**Task to carry out**
Starting with the line that contains "TP102: test point (IC103/P1.3) -> none" and stopping after the line that contains "IC208: NAND CD4011", copy the entries below exactly. Include nothing else.

[Items from a data source]
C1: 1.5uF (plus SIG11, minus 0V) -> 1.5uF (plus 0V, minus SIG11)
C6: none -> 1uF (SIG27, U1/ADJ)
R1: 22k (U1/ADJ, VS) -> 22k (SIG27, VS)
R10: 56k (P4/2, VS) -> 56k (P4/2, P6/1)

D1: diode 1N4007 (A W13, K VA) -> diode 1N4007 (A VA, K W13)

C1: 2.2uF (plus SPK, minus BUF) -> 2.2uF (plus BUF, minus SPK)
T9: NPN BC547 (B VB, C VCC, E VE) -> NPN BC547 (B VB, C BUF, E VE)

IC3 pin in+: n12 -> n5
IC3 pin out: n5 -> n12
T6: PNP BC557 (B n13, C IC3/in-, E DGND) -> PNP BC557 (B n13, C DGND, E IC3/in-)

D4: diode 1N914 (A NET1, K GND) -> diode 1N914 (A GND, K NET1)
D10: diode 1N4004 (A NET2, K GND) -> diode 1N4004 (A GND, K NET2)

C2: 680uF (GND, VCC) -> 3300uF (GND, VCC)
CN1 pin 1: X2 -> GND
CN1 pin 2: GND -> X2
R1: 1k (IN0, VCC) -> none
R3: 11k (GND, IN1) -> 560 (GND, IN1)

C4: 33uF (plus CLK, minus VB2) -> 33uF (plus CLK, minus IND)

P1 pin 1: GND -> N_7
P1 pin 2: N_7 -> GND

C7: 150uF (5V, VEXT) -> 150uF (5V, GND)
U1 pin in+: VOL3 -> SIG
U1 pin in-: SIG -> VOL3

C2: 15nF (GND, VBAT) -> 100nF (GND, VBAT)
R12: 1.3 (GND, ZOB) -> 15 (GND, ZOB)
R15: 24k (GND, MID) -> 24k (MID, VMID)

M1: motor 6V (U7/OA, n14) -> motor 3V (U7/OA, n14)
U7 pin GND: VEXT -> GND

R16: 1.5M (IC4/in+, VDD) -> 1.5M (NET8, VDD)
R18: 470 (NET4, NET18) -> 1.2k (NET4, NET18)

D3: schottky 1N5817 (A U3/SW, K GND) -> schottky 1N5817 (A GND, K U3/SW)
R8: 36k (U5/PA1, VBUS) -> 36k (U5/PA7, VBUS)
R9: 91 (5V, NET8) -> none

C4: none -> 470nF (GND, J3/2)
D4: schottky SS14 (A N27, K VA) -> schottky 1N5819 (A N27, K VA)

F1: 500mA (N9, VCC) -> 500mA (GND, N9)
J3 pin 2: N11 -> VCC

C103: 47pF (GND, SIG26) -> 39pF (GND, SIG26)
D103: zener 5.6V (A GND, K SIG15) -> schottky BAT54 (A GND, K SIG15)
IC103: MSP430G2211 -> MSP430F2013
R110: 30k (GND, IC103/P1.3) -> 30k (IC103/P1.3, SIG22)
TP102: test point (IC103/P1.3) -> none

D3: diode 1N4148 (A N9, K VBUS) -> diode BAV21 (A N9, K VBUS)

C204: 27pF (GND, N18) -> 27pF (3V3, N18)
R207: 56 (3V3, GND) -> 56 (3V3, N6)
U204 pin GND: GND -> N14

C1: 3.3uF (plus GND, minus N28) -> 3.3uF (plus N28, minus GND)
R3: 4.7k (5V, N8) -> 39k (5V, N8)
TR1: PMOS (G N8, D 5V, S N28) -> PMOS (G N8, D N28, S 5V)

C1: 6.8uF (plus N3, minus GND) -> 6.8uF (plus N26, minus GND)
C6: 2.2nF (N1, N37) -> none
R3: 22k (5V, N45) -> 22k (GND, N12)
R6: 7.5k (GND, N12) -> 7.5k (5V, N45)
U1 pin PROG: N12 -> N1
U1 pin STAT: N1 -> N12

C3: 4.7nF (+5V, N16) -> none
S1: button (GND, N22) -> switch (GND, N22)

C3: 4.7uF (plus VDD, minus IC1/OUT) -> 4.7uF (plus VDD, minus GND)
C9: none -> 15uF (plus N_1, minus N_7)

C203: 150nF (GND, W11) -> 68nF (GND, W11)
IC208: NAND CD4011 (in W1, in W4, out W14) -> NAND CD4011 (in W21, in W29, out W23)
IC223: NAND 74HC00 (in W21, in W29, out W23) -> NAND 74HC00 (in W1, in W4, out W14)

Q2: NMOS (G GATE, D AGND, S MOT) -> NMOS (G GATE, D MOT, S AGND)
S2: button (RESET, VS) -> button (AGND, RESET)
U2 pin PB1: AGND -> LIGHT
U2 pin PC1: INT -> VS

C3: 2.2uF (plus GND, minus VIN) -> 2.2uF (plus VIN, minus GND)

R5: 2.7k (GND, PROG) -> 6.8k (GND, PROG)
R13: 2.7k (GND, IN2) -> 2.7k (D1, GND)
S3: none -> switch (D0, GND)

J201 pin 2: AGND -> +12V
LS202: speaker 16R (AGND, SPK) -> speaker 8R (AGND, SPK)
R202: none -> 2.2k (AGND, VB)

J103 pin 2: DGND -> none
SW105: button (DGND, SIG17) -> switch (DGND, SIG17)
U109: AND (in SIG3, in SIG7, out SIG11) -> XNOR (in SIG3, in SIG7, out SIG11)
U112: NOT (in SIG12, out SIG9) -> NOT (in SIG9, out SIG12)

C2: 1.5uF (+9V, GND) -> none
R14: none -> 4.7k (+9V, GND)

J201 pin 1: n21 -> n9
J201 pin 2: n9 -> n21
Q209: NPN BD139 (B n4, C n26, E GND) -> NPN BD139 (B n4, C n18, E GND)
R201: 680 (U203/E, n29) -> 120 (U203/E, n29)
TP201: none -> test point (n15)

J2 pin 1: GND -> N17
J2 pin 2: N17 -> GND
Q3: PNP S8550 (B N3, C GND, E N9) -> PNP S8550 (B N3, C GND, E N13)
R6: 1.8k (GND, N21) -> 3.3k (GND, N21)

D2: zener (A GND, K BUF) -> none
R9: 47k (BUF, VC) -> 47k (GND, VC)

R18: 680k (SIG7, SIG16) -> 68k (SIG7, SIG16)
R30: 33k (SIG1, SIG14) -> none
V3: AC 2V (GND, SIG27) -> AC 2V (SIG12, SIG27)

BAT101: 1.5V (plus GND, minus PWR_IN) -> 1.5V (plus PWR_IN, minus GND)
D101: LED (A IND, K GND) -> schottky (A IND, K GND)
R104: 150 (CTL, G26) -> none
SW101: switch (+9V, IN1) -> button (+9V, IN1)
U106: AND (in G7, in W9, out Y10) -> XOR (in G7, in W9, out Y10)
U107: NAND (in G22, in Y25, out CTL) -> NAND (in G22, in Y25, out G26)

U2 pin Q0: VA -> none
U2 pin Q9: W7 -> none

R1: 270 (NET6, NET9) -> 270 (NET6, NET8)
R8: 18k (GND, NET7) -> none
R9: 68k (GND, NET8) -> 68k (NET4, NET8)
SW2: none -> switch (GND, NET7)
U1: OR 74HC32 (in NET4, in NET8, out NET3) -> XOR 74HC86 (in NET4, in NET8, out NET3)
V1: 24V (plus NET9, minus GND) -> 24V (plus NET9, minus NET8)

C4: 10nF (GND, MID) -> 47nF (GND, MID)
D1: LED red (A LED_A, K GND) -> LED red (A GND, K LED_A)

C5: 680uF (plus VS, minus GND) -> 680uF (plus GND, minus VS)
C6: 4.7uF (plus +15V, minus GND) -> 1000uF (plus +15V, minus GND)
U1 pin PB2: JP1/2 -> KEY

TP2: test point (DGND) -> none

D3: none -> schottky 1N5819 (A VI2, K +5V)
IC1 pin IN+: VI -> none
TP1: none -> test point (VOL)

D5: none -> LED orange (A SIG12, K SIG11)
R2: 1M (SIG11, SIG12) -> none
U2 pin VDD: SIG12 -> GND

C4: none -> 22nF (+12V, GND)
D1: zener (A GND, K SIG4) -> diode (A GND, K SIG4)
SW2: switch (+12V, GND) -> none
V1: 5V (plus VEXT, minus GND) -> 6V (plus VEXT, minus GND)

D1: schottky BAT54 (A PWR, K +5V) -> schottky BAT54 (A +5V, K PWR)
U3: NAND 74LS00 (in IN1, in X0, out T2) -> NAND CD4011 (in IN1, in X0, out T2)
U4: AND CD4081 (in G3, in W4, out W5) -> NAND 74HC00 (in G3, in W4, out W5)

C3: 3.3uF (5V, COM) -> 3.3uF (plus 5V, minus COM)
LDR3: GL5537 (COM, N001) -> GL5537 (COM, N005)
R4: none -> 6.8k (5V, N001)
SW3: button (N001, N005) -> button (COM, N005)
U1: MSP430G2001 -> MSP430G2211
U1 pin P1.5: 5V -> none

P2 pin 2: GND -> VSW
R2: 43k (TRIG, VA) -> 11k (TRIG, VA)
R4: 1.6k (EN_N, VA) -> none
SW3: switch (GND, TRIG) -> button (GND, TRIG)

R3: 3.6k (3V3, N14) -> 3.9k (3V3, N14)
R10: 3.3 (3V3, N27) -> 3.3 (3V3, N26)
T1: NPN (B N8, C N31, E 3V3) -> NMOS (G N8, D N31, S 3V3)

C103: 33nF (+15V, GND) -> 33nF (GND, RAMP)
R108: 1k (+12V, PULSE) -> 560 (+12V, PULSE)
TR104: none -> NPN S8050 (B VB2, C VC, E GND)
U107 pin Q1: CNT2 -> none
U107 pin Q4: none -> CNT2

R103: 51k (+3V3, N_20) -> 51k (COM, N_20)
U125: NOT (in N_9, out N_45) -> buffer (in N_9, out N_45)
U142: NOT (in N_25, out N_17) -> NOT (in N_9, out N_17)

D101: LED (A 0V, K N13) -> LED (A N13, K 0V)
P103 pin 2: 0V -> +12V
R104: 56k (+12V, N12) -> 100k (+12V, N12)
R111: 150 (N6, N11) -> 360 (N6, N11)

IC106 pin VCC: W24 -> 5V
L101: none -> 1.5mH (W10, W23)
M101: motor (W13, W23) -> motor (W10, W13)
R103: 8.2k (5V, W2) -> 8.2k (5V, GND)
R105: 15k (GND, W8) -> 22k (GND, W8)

**Response below**
TP102: test point (IC103/P1.3) -> none

D3: diode 1N4148 (A N9, K VBUS) -> diode BAV21 (A N9, K VBUS)

C204: 27pF (GND, N18) -> 27pF (3V3, N18)
R207: 56 (3V3, GND) -> 56 (3V3, N6)
U204 pin GND: GND -> N14

C1: 3.3uF (plus GND, minus N28) -> 3.3uF (plus N28, minus GND)
R3: 4.7k (5V, N8) -> 39k (5V, N8)
TR1: PMOS (G N8, D 5V, S N28) -> PMOS (G N8, D N28, S 5V)

C1: 6.8uF (plus N3, minus GND) -> 6.8uF (plus N26, minus GND)
C6: 2.2nF (N1, N37) -> none
R3: 22k (5V, N45) -> 22k (GND, N12)
R6: 7.5k (GND, N12) -> 7.5k (5V, N45)
U1 pin PROG: N12 -> N1
U1 pin STAT: N1 -> N12

C3: 4.7nF (+5V, N16) -> none
S1: button (GND, N22) -> switch (GND, N22)

C3: 4.7uF (plus VDD, minus IC1/OUT) -> 4.7uF (plus VDD, minus GND)
C9: none -> 15uF (plus N_1, minus N_7)

C203: 150nF (GND, W11) -> 68nF (GND, W11)
IC208: NAND CD4011 (in W1, in W4, out W14) -> NAND CD4011 (in W21, in W29, out W23)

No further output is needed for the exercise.